== SUPPLIED DATA

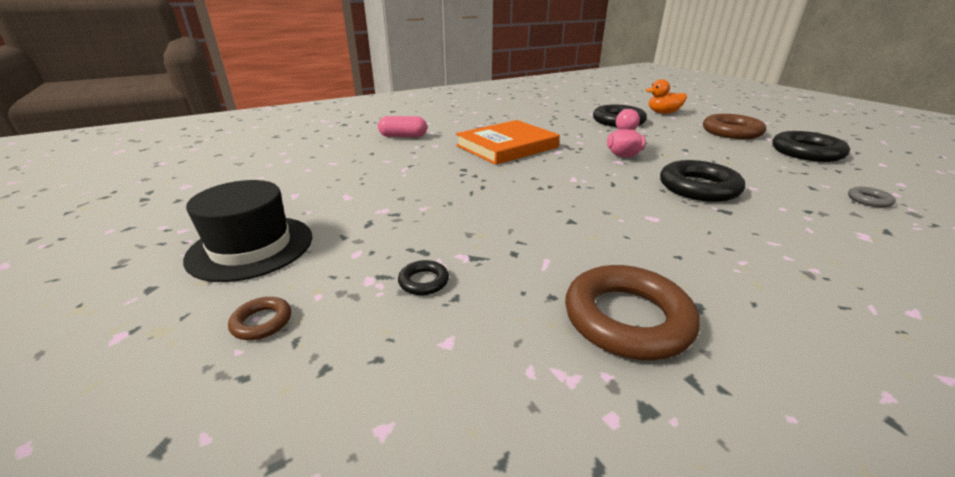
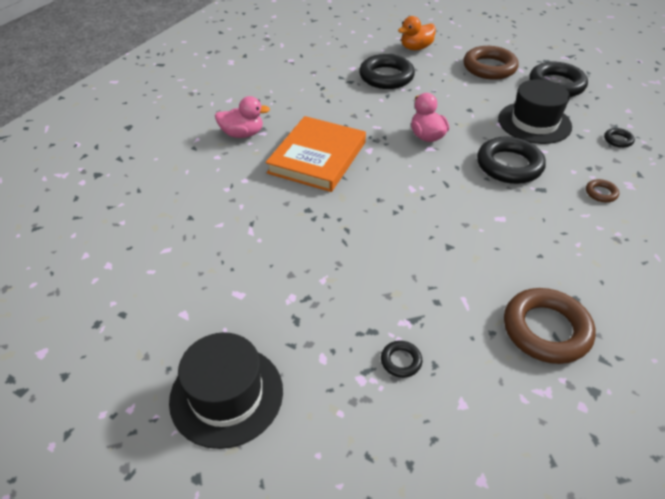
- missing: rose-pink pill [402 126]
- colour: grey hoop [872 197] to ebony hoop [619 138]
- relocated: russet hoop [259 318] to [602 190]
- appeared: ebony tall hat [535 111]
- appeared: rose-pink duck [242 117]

====

_ABOUT THIS EXERCISE_.
Transcribe each entry above without alteration, but keep the pictures out.

_TASK ANSWER_.
- missing: rose-pink pill [402 126]
- colour: grey hoop [872 197] to ebony hoop [619 138]
- relocated: russet hoop [259 318] to [602 190]
- appeared: ebony tall hat [535 111]
- appeared: rose-pink duck [242 117]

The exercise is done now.